• [Exercise directions]: Set out exactly every line of the entries below, starting at the line that holds "IR1 pin OUT: A5 -> B13" and stopping after the line that holds "PIR pin VCC: 5V -> GND".

• [Input for this task]:
-*-
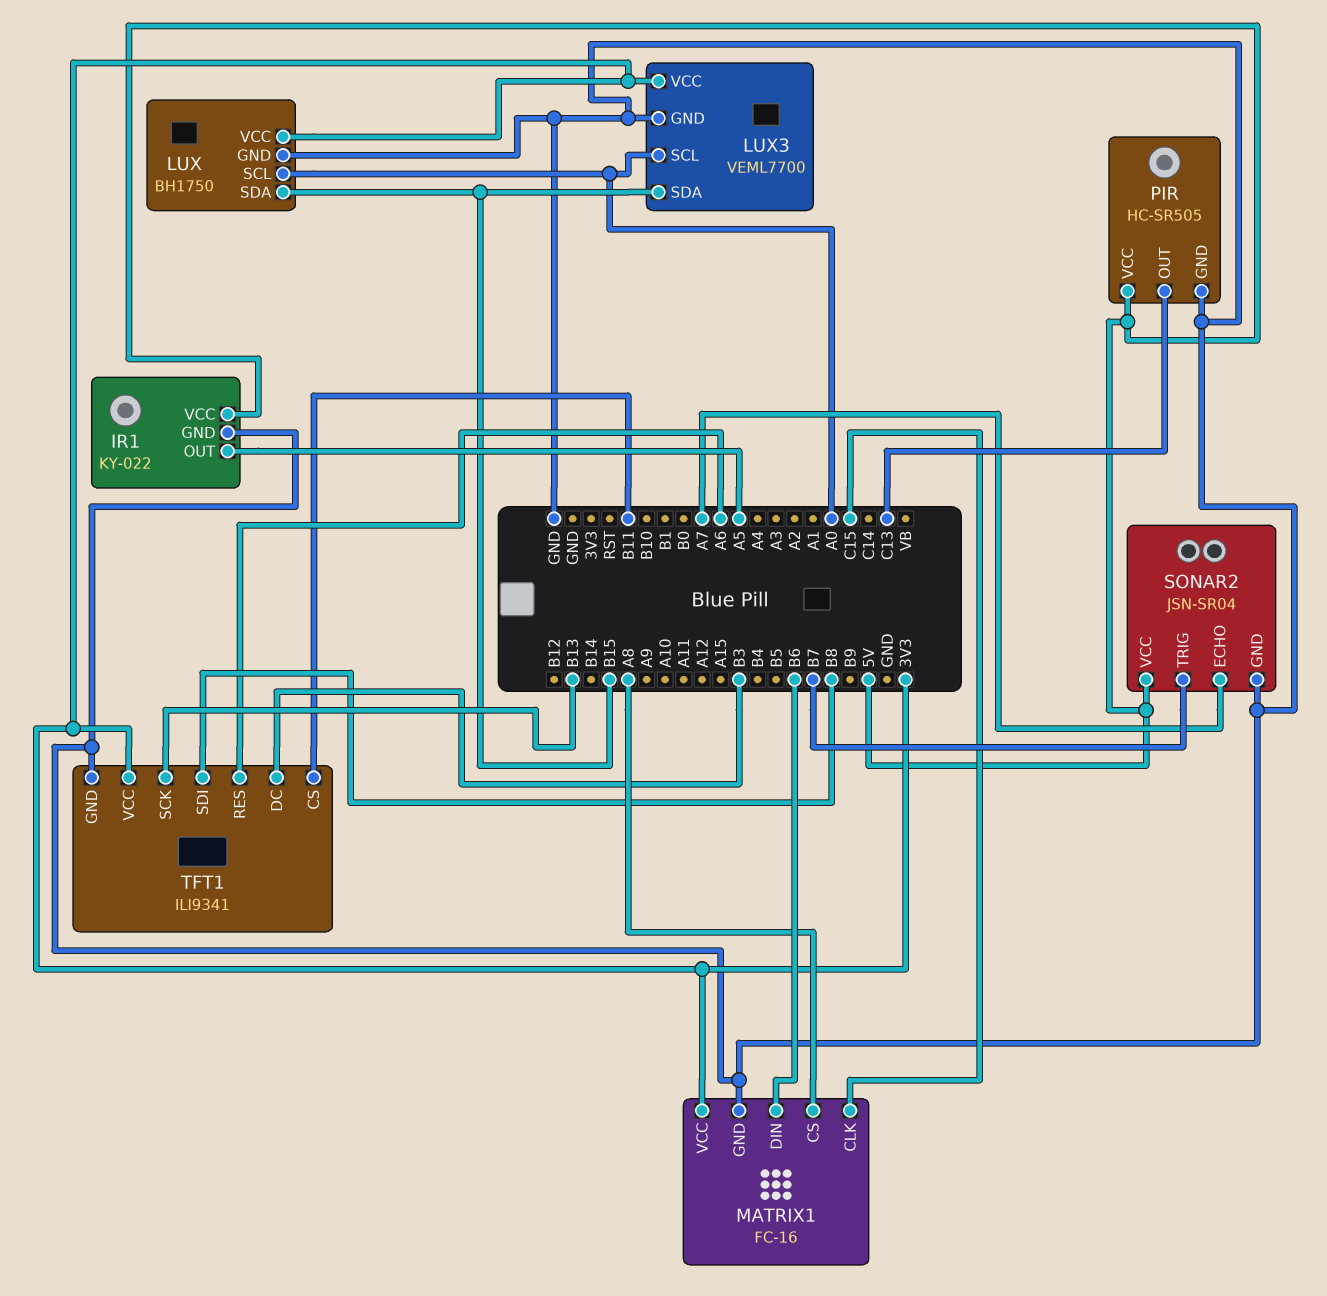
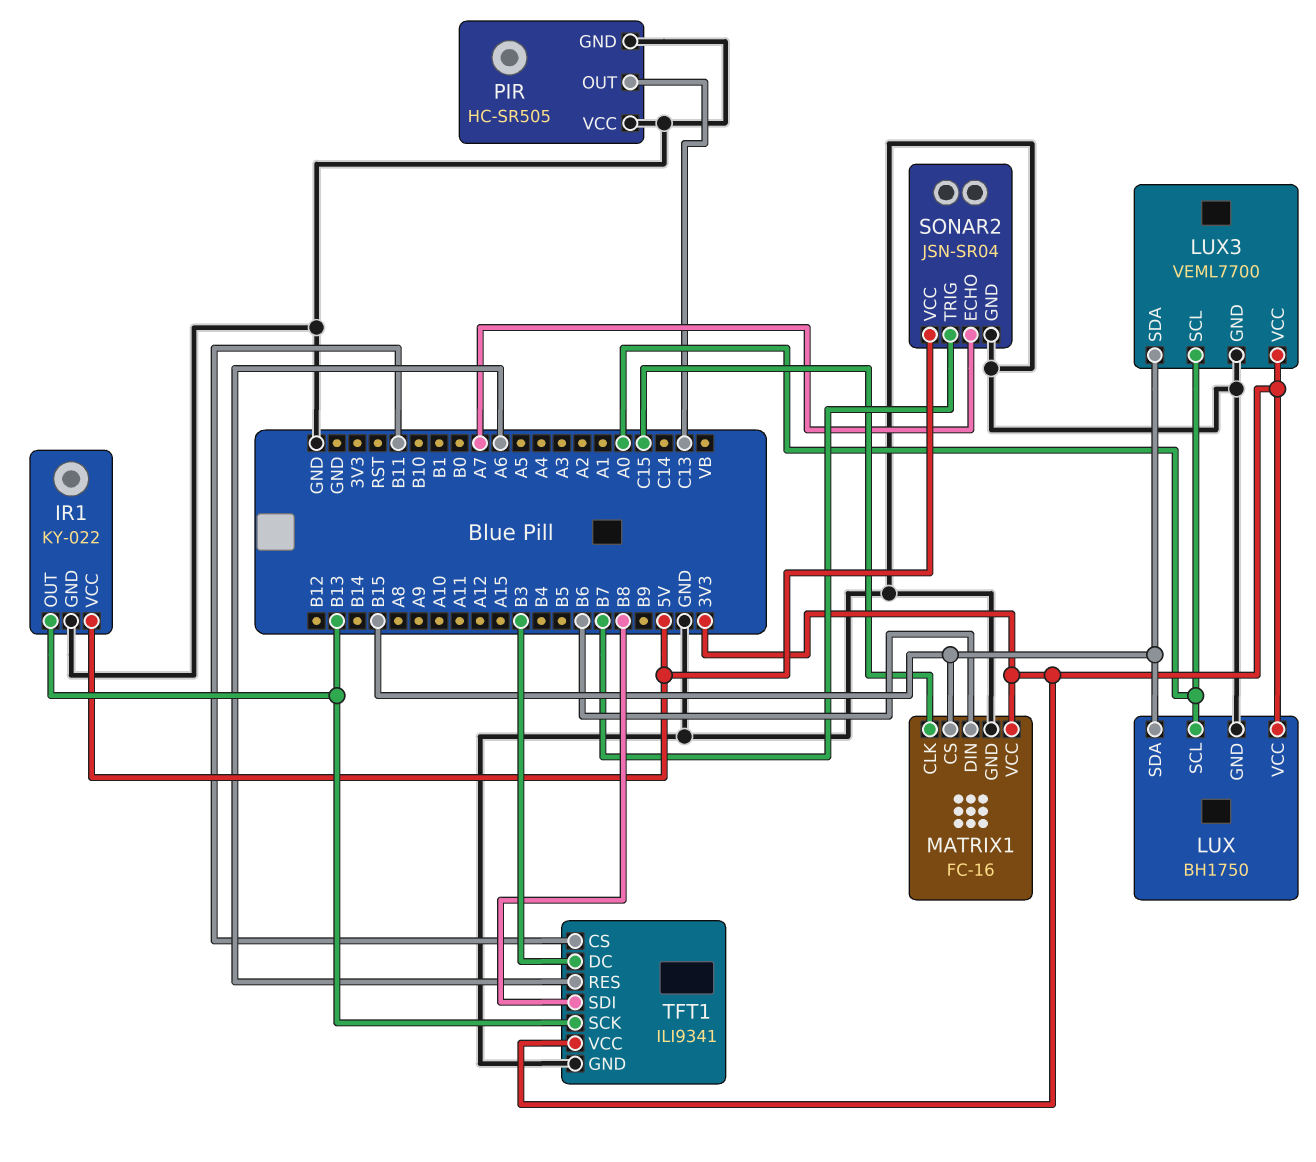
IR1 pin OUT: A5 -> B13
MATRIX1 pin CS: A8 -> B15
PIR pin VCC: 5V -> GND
-*-
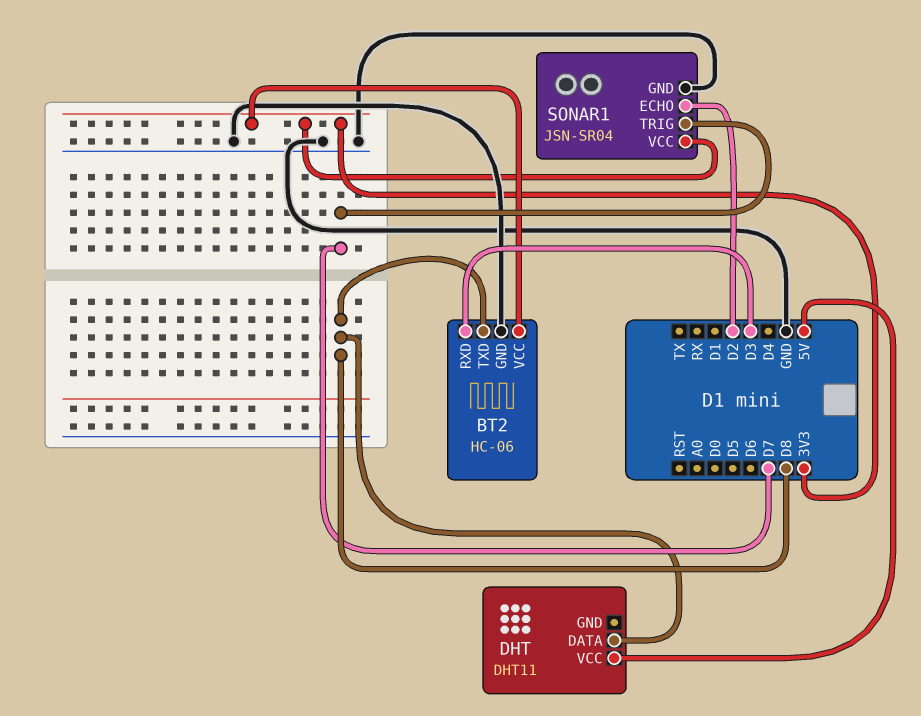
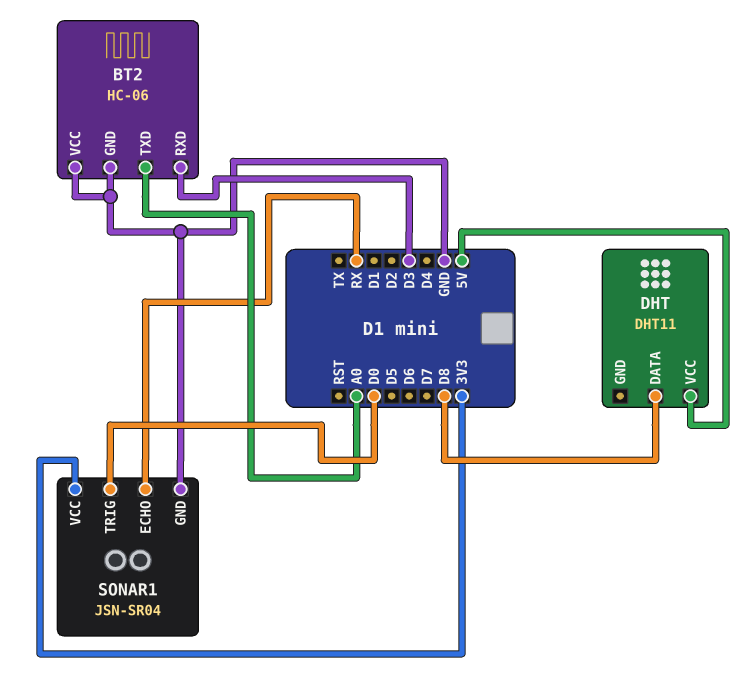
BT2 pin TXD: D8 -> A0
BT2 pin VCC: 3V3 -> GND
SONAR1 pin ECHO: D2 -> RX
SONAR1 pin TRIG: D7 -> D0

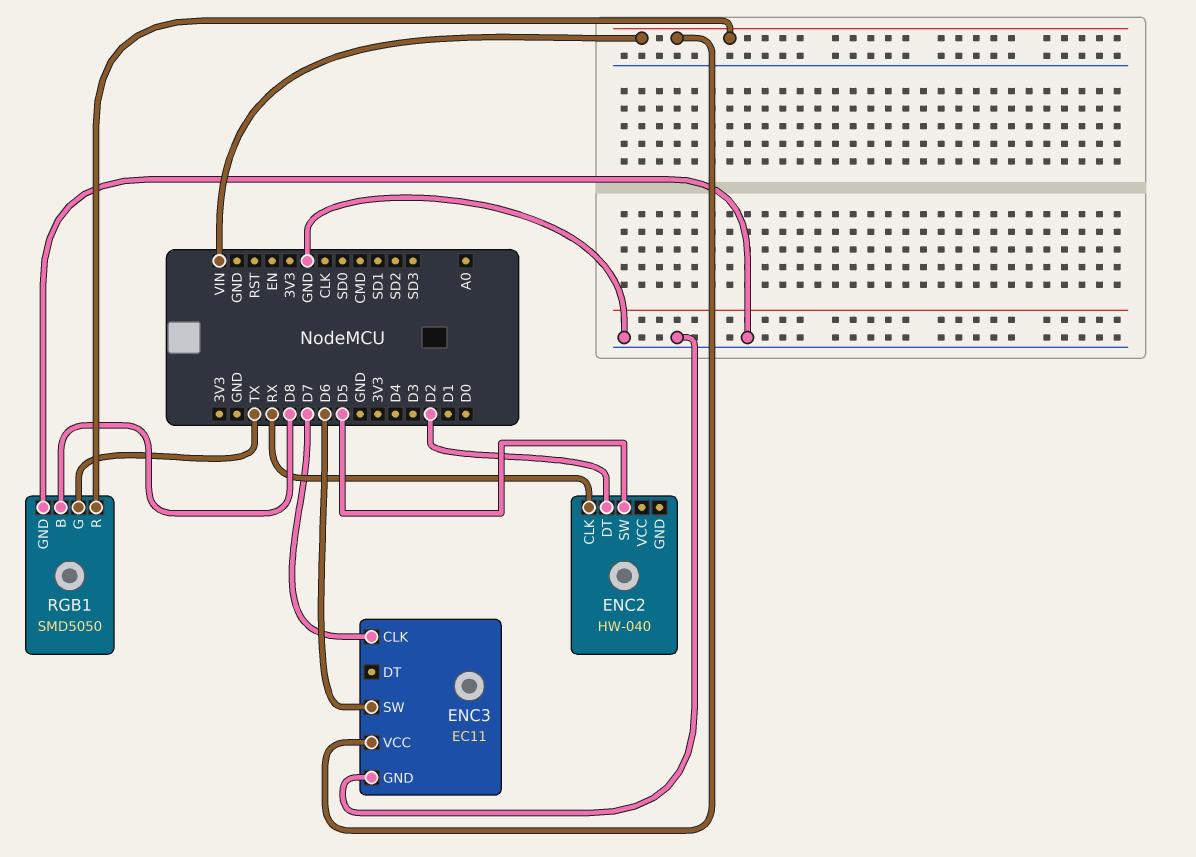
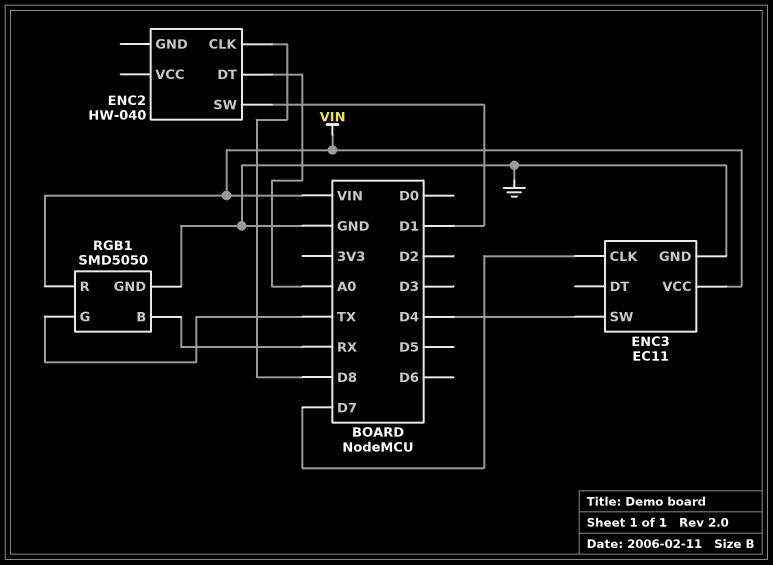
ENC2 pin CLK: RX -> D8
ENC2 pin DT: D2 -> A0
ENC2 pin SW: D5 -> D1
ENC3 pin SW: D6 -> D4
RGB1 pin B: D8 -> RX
-*-
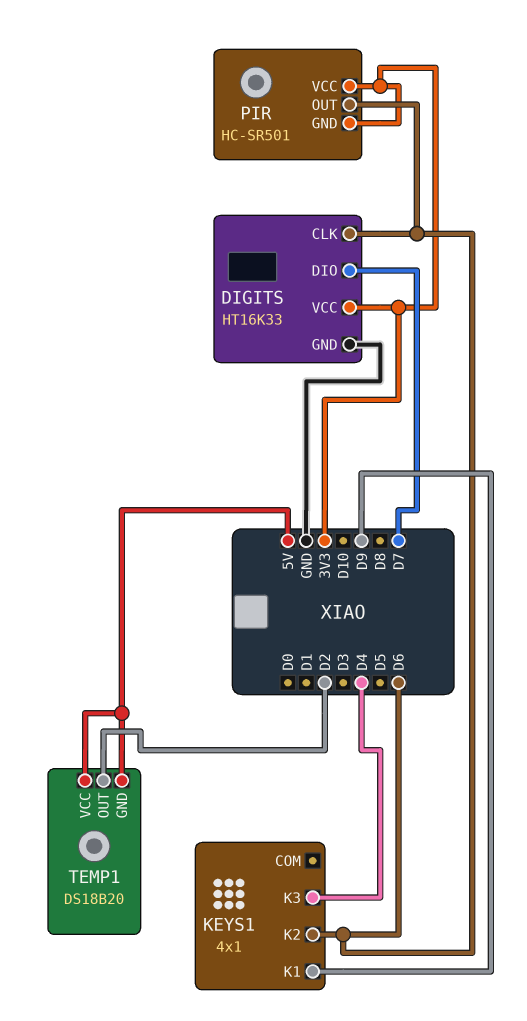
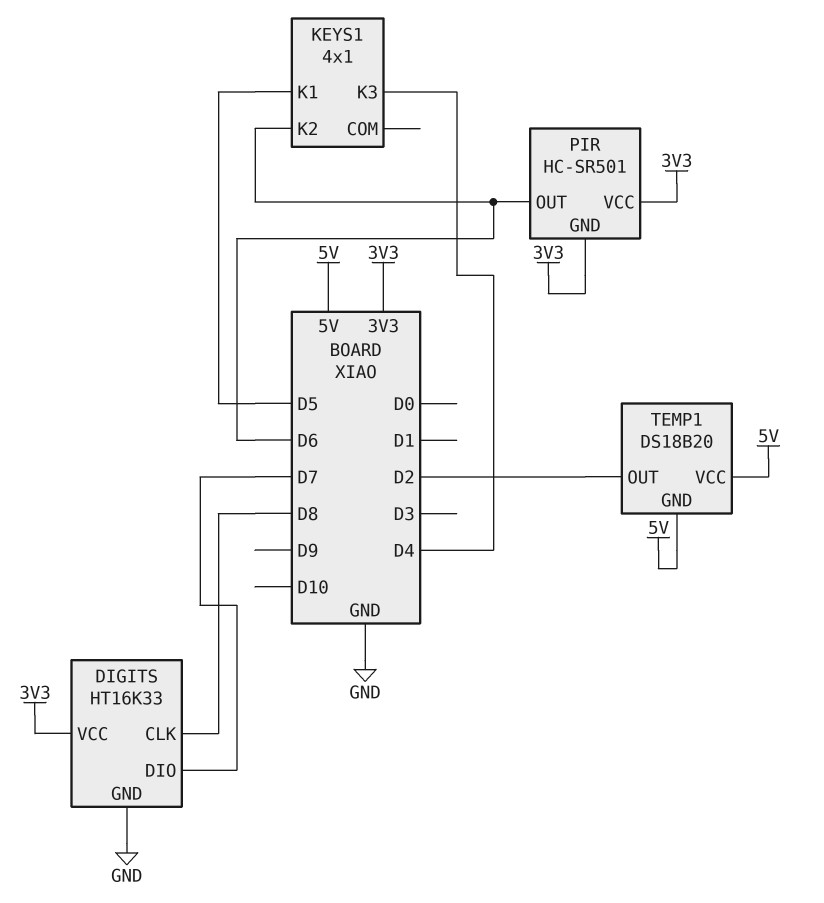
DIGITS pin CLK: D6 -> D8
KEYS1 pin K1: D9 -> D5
-*-
• [Solved problem]:
IR1 pin OUT: A5 -> B13
MATRIX1 pin CS: A8 -> B15
PIR pin VCC: 5V -> GND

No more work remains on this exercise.